Skip the pictures and restate, word for word, the lines from the one containing "bulb 473, 312" to the end of the data below.
————
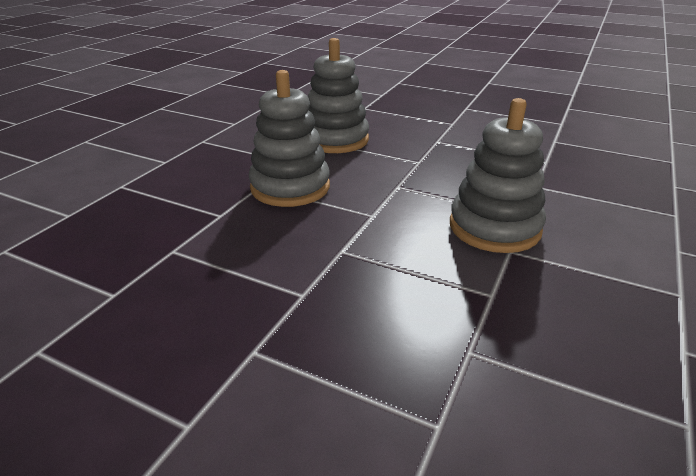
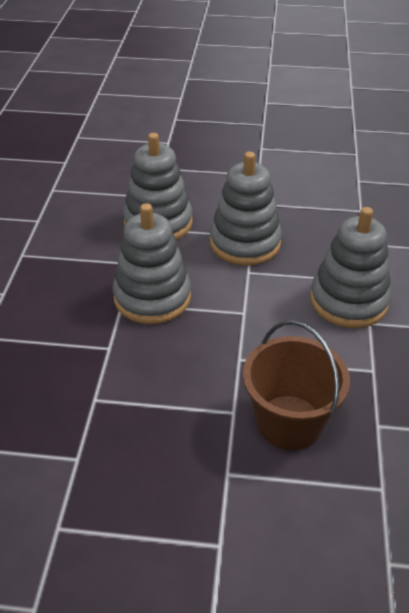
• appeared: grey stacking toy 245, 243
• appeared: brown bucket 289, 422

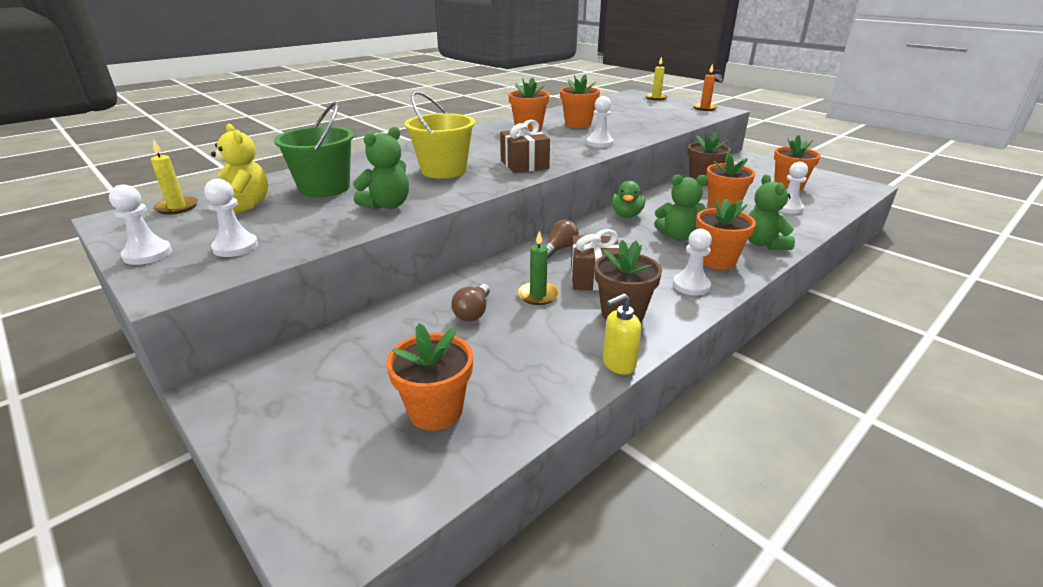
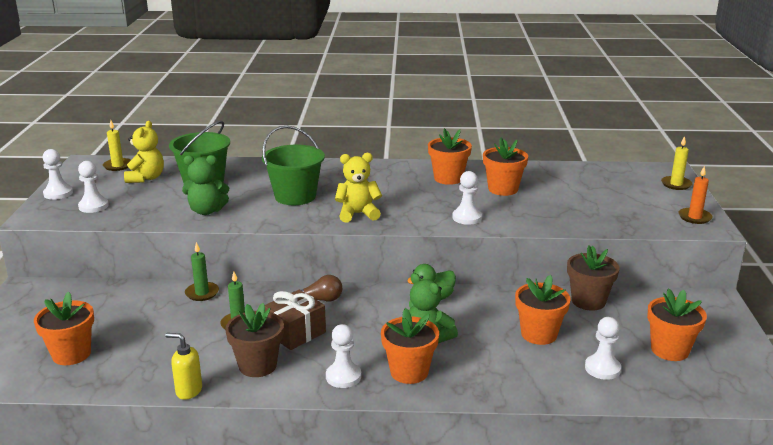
• appeared: green candle 202, 293
• colour: yellow bucket 443, 170 to green bucket 295, 196
• exchanged: brown gift 524, 164 to yellow teddy bear 358, 214
• missing: brown light bulb 473, 312
• missing: green teddy bear 763, 244

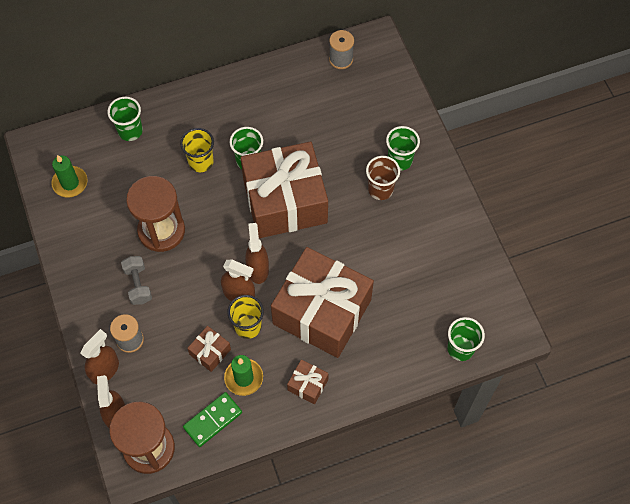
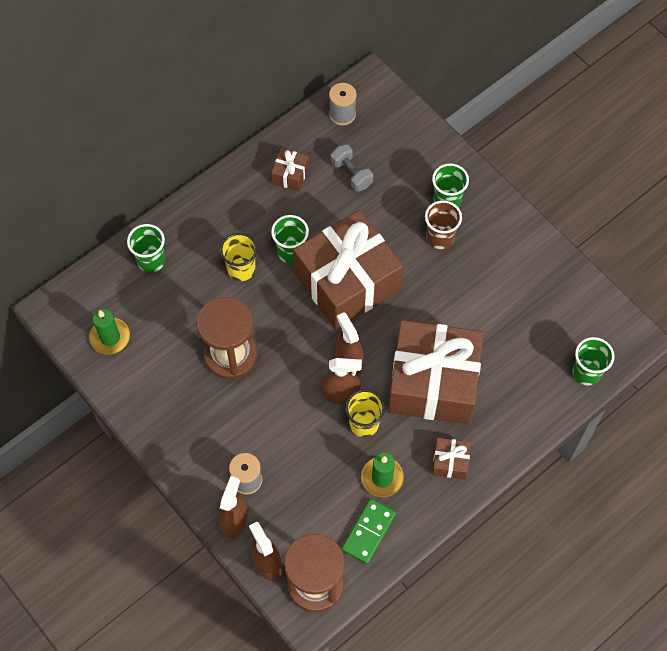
• relocated: brown gift 210, 352 to 290, 175
• relocated: grey dumbbell 138, 284 to 351, 174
————
Your solution =
• missing: brown light bulb 473, 312
• missing: green teddy bear 763, 244

• relocated: brown gift 210, 352 to 290, 175
• relocated: grey dumbbell 138, 284 to 351, 174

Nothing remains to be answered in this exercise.